Working from the line that contains "blue star at" down to the last line below, repeat each line exactly.
*** SUPPLIED RECORDS Section Begins ***
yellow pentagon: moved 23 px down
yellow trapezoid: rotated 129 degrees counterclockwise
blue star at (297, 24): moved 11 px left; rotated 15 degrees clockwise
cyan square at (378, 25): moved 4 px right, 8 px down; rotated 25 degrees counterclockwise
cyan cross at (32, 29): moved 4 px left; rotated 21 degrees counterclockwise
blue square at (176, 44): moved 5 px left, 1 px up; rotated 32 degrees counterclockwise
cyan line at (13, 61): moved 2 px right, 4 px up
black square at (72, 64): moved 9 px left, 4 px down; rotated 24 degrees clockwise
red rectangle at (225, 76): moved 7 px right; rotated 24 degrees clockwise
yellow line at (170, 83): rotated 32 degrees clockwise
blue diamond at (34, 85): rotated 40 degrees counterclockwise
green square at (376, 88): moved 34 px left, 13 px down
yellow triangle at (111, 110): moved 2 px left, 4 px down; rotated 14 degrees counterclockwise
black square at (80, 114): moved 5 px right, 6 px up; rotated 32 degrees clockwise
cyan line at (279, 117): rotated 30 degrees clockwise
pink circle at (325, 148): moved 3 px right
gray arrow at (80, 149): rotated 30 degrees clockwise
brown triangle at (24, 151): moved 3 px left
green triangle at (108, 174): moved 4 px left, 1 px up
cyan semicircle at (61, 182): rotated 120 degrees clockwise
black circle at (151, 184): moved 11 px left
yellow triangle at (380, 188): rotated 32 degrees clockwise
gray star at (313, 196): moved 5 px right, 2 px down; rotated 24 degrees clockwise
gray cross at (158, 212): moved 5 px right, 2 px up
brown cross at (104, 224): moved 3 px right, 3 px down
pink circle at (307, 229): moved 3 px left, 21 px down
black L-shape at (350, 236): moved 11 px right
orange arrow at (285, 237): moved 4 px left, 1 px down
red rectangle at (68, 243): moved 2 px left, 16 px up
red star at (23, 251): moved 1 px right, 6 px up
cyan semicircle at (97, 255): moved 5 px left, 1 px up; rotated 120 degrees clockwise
*** SUPPLIED RECORDS Section Ends ***
#### [OUTPUT OF THE TASK]
blue star at (297, 24): moved 11 px left; rotated 15 degrees clockwise
cyan square at (378, 25): moved 4 px right, 8 px down; rotated 25 degrees counterclockwise
cyan cross at (32, 29): moved 4 px left; rotated 21 degrees counterclockwise
blue square at (176, 44): moved 5 px left, 1 px up; rotated 32 degrees counterclockwise
cyan line at (13, 61): moved 2 px right, 4 px up
black square at (72, 64): moved 9 px left, 4 px down; rotated 24 degrees clockwise
red rectangle at (225, 76): moved 7 px right; rotated 24 degrees clockwise
yellow line at (170, 83): rotated 32 degrees clockwise
blue diamond at (34, 85): rotated 40 degrees counterclockwise
green square at (376, 88): moved 34 px left, 13 px down
yellow triangle at (111, 110): moved 2 px left, 4 px down; rotated 14 degrees counterclockwise
black square at (80, 114): moved 5 px right, 6 px up; rotated 32 degrees clockwise
cyan line at (279, 117): rotated 30 degrees clockwise
pink circle at (325, 148): moved 3 px right
gray arrow at (80, 149): rotated 30 degrees clockwise
brown triangle at (24, 151): moved 3 px left
green triangle at (108, 174): moved 4 px left, 1 px up
cyan semicircle at (61, 182): rotated 120 degrees clockwise
black circle at (151, 184): moved 11 px left
yellow triangle at (380, 188): rotated 32 degrees clockwise
gray star at (313, 196): moved 5 px right, 2 px down; rotated 24 degrees clockwise
gray cross at (158, 212): moved 5 px right, 2 px up
brown cross at (104, 224): moved 3 px right, 3 px down
pink circle at (307, 229): moved 3 px left, 21 px down
black L-shape at (350, 236): moved 11 px right
orange arrow at (285, 237): moved 4 px left, 1 px down
red rectangle at (68, 243): moved 2 px left, 16 px up
red star at (23, 251): moved 1 px right, 6 px up
cyan semicircle at (97, 255): moved 5 px left, 1 px up; rotated 120 degrees clockwise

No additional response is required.